Records from a data collection
┌──

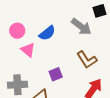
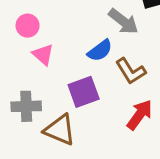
blue semicircle: (47, 33) -> (100, 51), moved
purple square: (56, 74) -> (84, 92), size x1.5

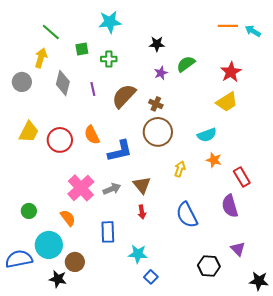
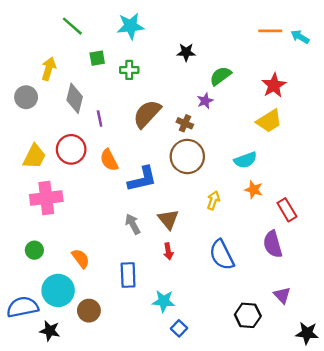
green line: (51, 32) -> (72, 26), moved
purple star: (161, 73) -> (205, 101), moved
purple line: (93, 89) -> (100, 119), moved
red circle: (60, 140) -> (71, 149), moved
pink cross: (81, 188) -> (46, 198), moved, turned 36
gray arrow: (112, 189) -> (133, 224), turned -96
black star: (58, 279) -> (50, 331), moved

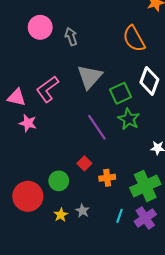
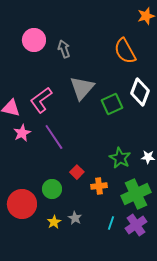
green star: (129, 119) -> (120, 158), moved
pink star: (28, 123) -> (22, 133), turned 30
purple line: (97, 127) -> (54, 137), moved

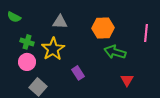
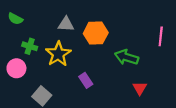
orange hexagon: (103, 28) -> (96, 33), moved
pink circle: (27, 62) -> (16, 68), moved

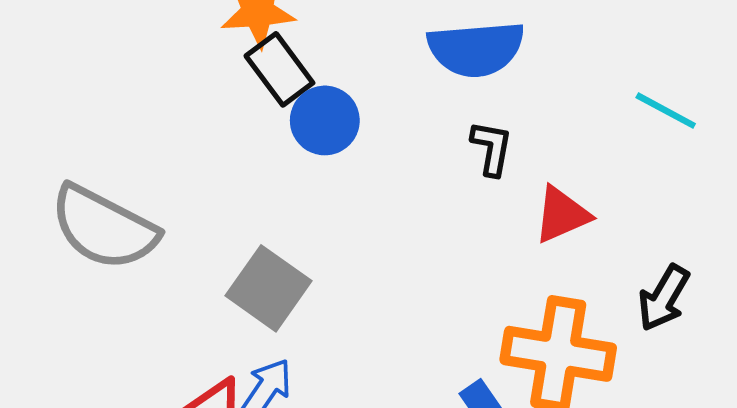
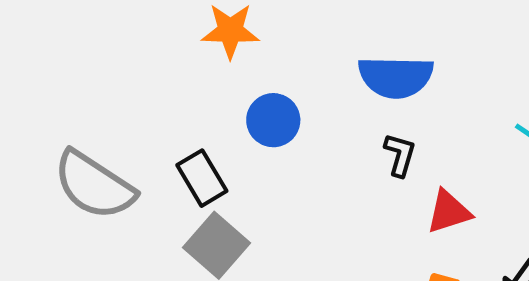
black rectangle: (279, 69) -> (202, 178), moved

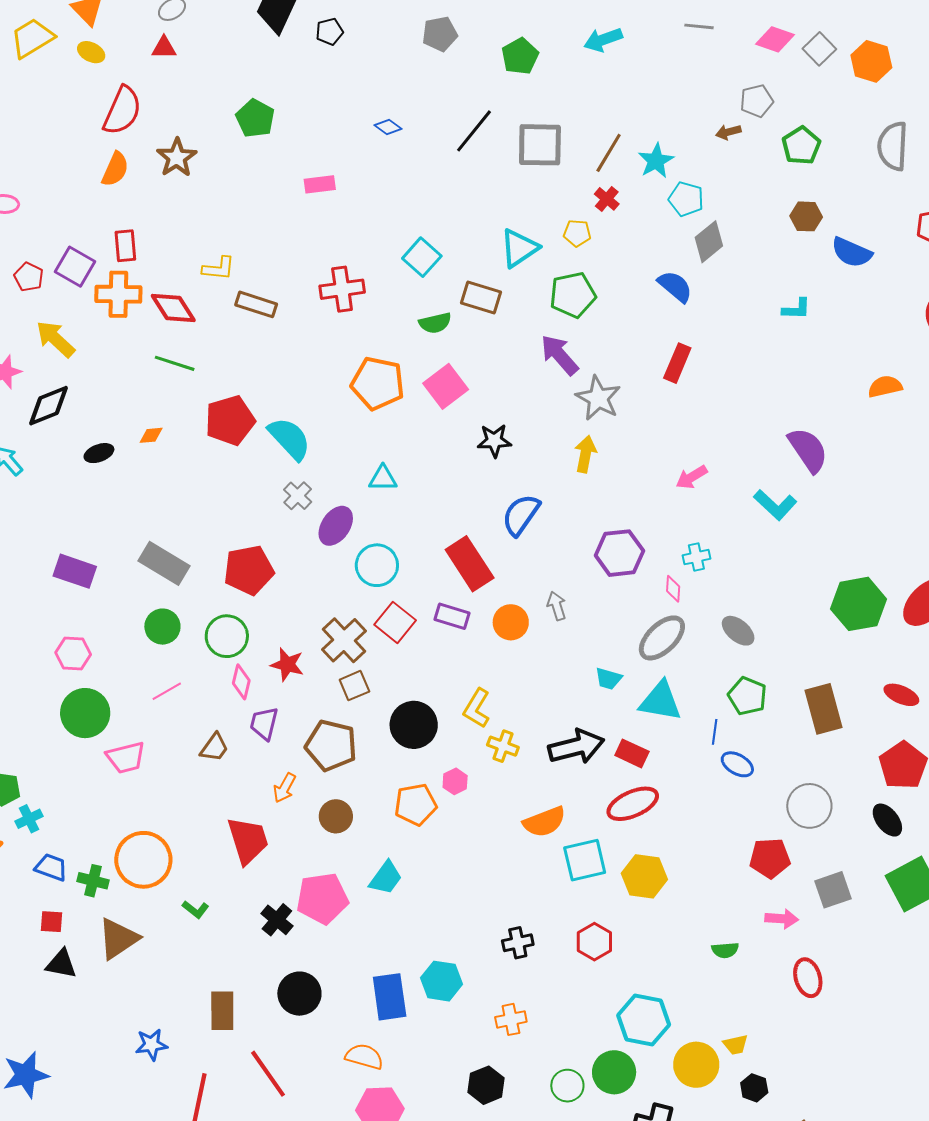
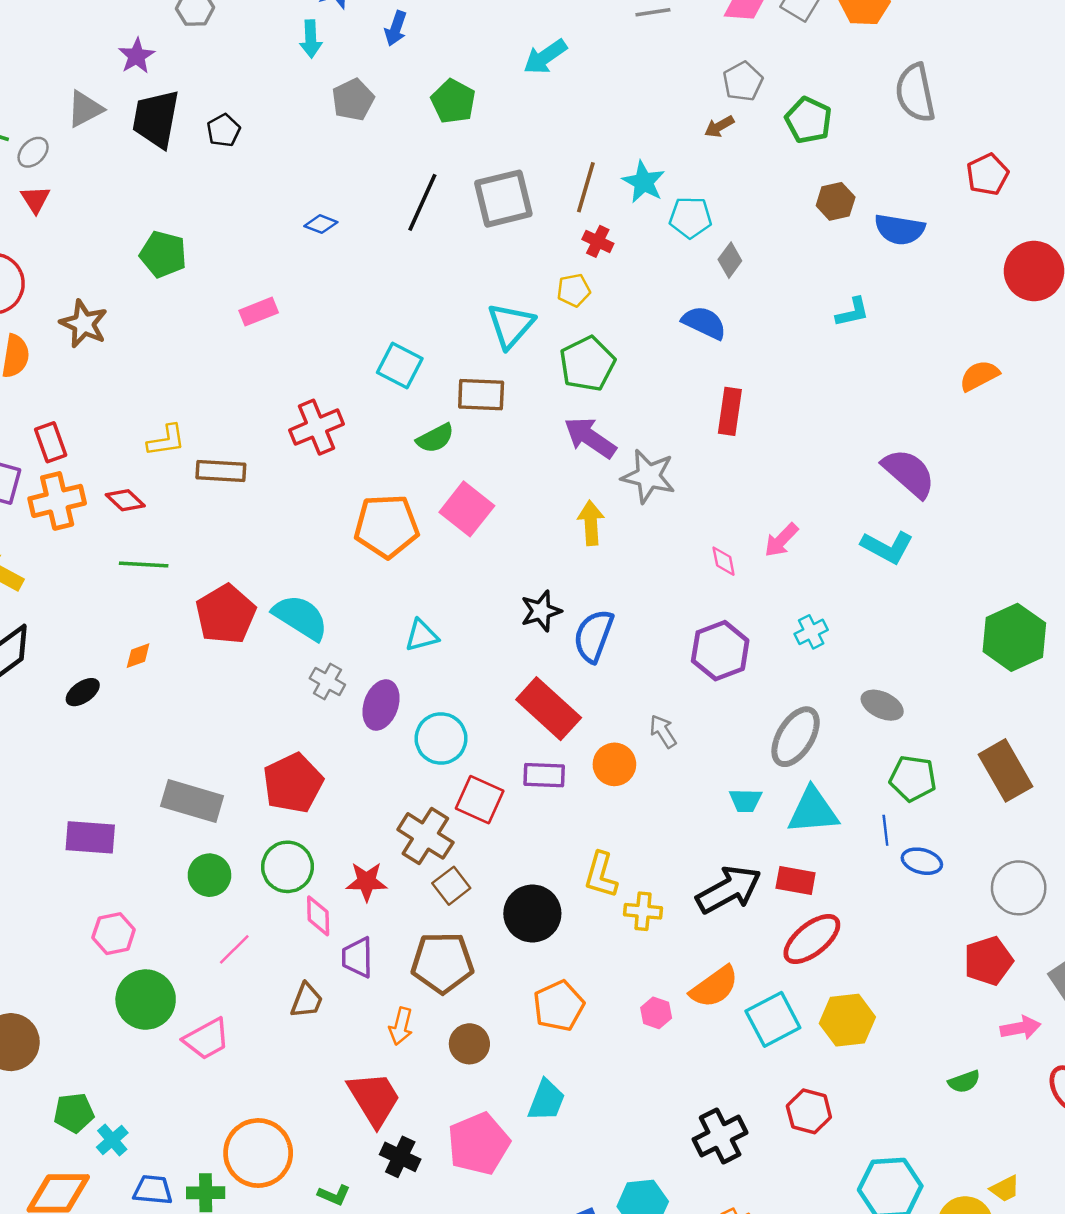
red triangle: (164, 48) -> (35, 199), turned -48
gray diamond: (709, 242) -> (730, 260), size x0.7
red diamond: (173, 308) -> (125, 500), size x0.7
black star: (494, 441) -> (541, 611), moved
yellow arrow: (585, 454) -> (591, 523), moved
pink diamond: (673, 589) -> (724, 561), moved
pink hexagon: (455, 781) -> (656, 1013), moved
black cross: (277, 920) -> (400, 1157), moved
black cross: (518, 943) -> (720, 1136), size x1.4

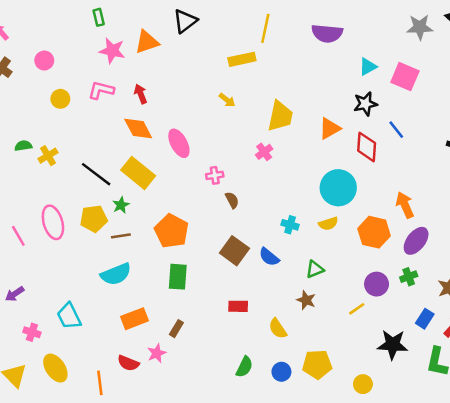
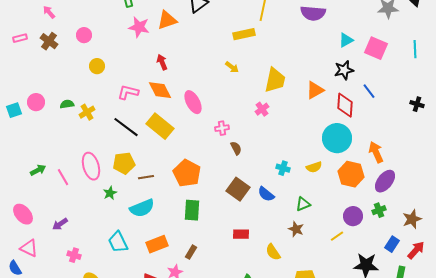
pink L-shape: (101, 90) -> (128, 92), moved
cyan circle: (338, 188) -> (337, 138), moved
green star: (121, 205) -> (110, 193), moved
cyan trapezoid: (69, 316) -> (118, 242), moved

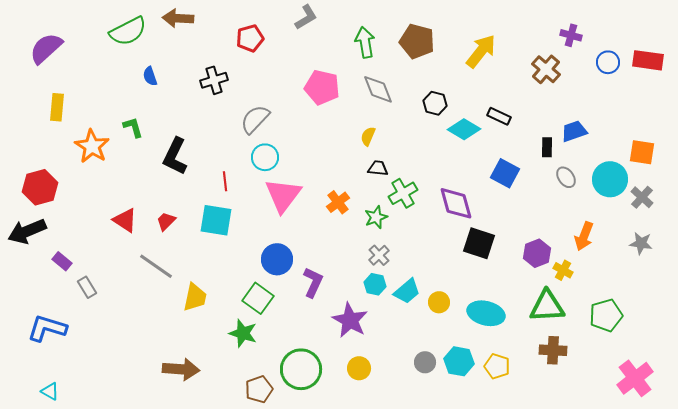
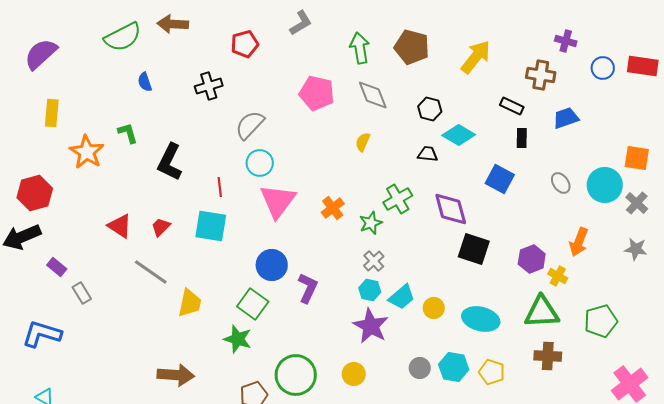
brown cross: (546, 69) -> (541, 75), turned -32
black rectangle: (499, 116) -> (512, 106), moved
blue trapezoid: (574, 131) -> (566, 118), moved
black rectangle: (547, 147) -> (522, 138), moved
black trapezoid: (378, 168) -> (428, 154), moved
purple star: (350, 320) -> (371, 326), moved

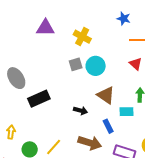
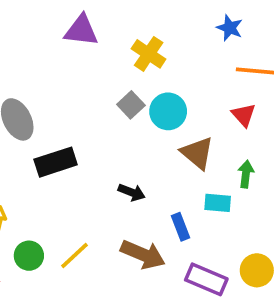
gray square: (76, 64) -> (131, 105), turned -32
brown triangle: (106, 95) -> (197, 153), moved

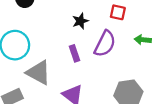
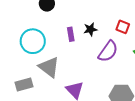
purple rectangle: (75, 53) -> (71, 34), moved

└──

» **YOUR INSTRUCTIONS**: Which lines hold the word "star"? Return all of them from the records above.

» **TASK SOLUTION**:
purple star: (161, 73) -> (205, 101), moved
black star: (58, 279) -> (50, 331), moved
green star: (129, 119) -> (120, 158), moved
pink star: (28, 123) -> (22, 133), turned 30
black star: (494, 441) -> (541, 611), moved
green star: (121, 205) -> (110, 193), moved
purple star: (350, 320) -> (371, 326), moved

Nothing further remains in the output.